(Items from a data source)
***

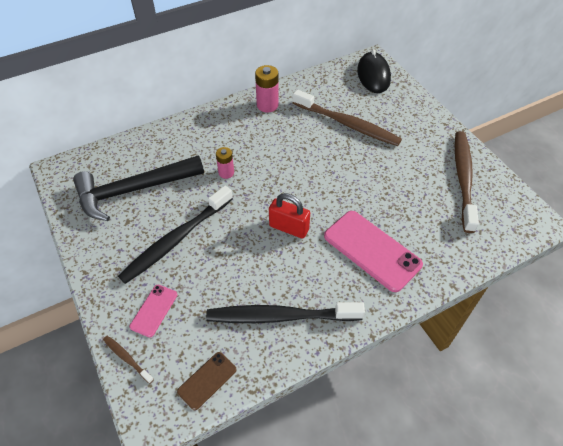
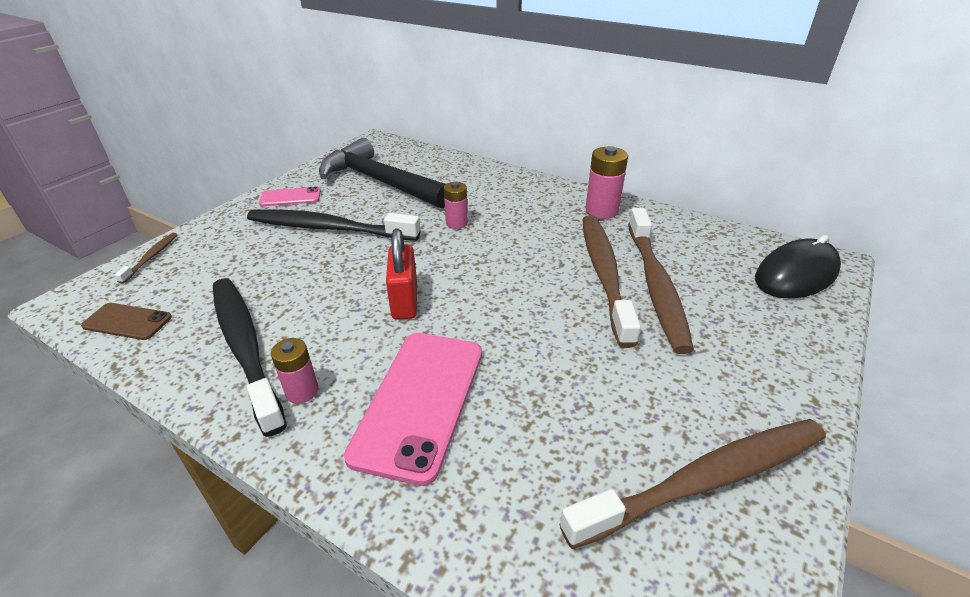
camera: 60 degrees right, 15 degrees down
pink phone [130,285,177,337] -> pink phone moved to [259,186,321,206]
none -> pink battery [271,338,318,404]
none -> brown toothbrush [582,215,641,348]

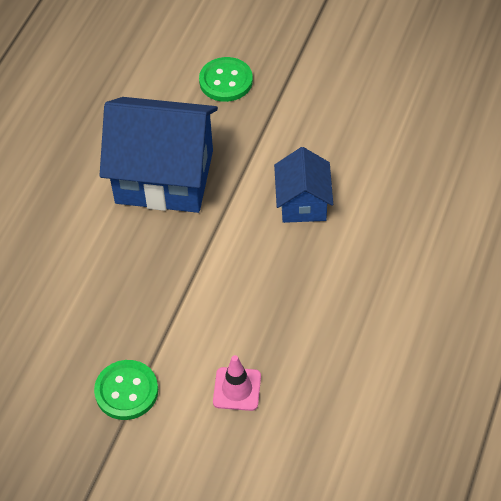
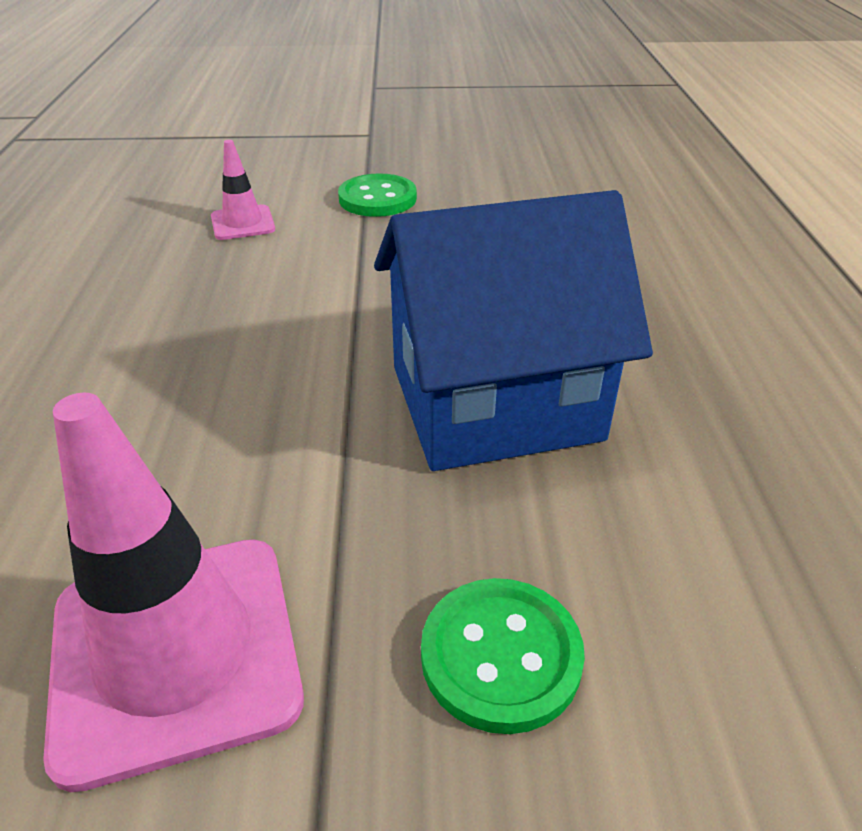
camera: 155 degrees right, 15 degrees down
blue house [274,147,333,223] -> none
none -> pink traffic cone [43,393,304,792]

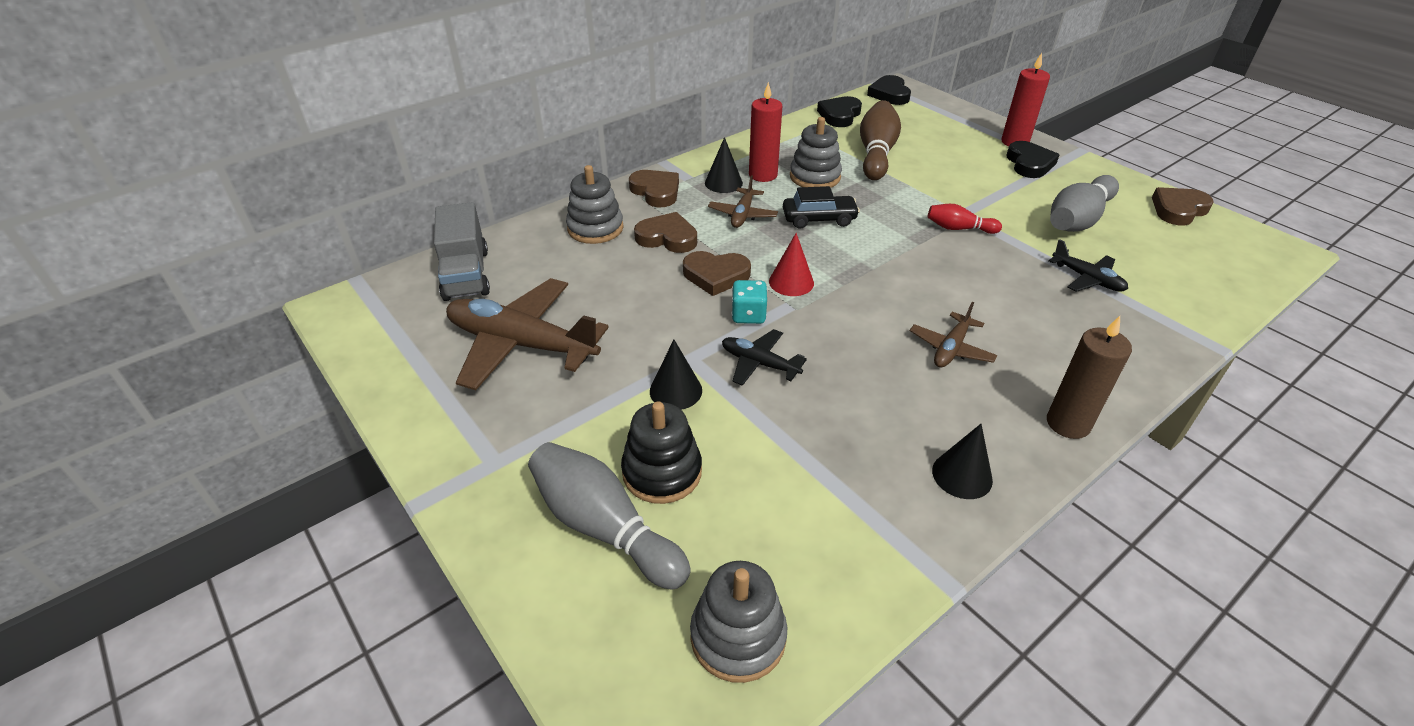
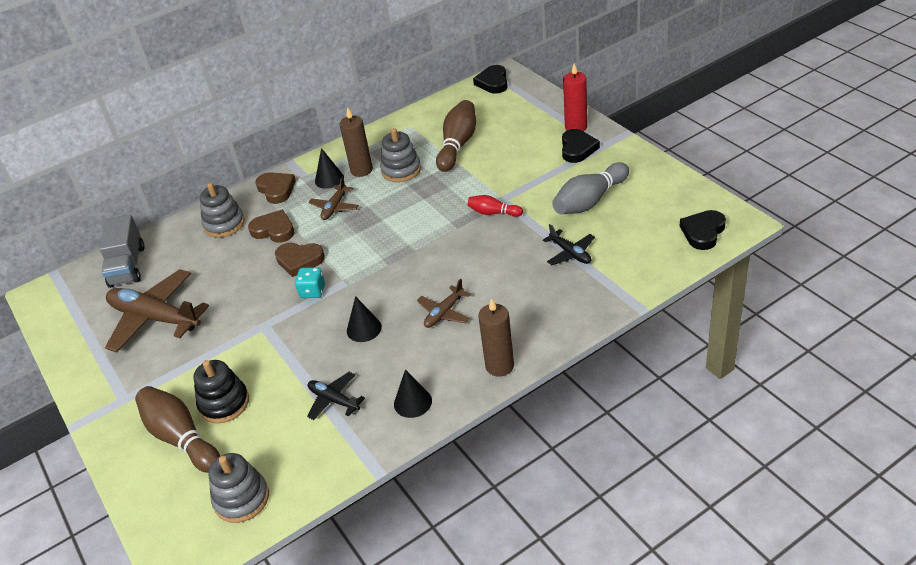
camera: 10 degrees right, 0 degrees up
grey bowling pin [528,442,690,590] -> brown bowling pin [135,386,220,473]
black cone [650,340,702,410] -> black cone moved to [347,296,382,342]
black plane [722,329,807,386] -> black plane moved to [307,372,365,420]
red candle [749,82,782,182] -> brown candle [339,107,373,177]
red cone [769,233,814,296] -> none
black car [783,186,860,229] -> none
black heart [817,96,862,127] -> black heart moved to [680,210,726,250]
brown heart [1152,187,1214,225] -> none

***

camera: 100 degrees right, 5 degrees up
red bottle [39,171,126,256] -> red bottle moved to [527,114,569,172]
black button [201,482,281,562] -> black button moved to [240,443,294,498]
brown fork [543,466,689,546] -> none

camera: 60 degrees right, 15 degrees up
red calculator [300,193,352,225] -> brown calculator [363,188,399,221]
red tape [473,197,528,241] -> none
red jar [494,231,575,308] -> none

***

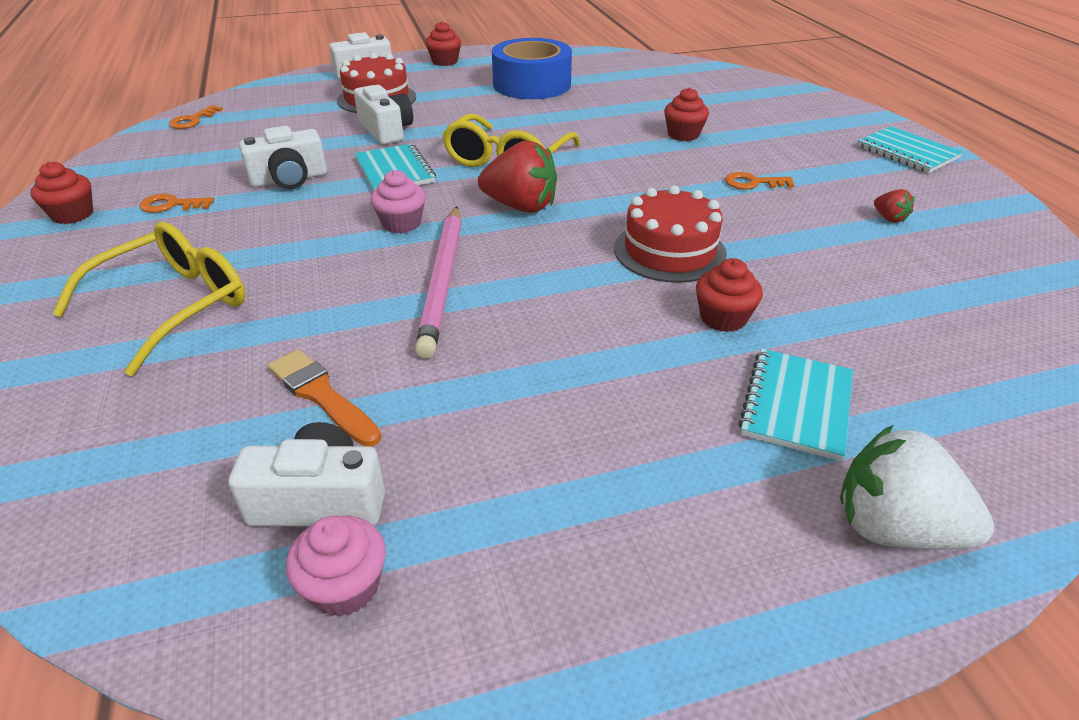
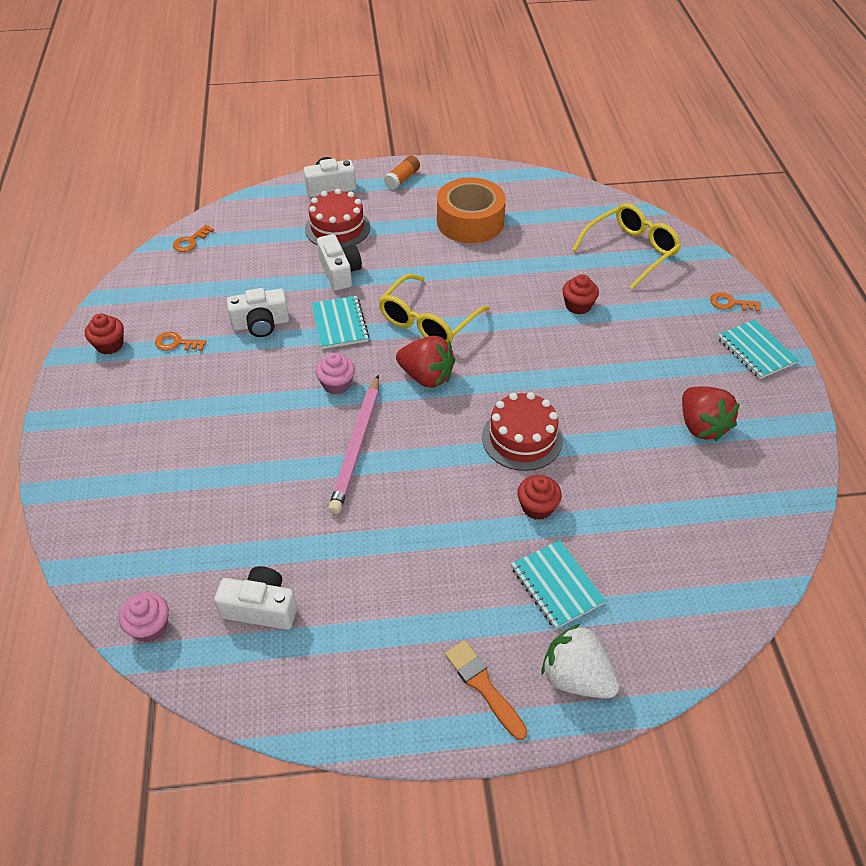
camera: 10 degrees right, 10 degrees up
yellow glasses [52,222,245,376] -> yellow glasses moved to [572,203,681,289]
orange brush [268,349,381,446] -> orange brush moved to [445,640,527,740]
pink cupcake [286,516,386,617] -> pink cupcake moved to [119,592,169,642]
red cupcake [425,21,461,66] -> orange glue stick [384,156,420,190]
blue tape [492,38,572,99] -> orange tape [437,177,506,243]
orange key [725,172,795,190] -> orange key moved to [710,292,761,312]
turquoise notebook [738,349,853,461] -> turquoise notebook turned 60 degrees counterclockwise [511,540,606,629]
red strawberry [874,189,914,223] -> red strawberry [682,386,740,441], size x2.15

***

## Task details
Of the lines above, retype only those from the line containing "pink cupcake [286,516,386,617]" through the line containing "turquoise notebook [738,349,853,461]", including both, exactly.

## Exercise response
pink cupcake [286,516,386,617] -> pink cupcake moved to [119,592,169,642]
red cupcake [425,21,461,66] -> orange glue stick [384,156,420,190]
blue tape [492,38,572,99] -> orange tape [437,177,506,243]
orange key [725,172,795,190] -> orange key moved to [710,292,761,312]
turquoise notebook [738,349,853,461] -> turquoise notebook turned 60 degrees counterclockwise [511,540,606,629]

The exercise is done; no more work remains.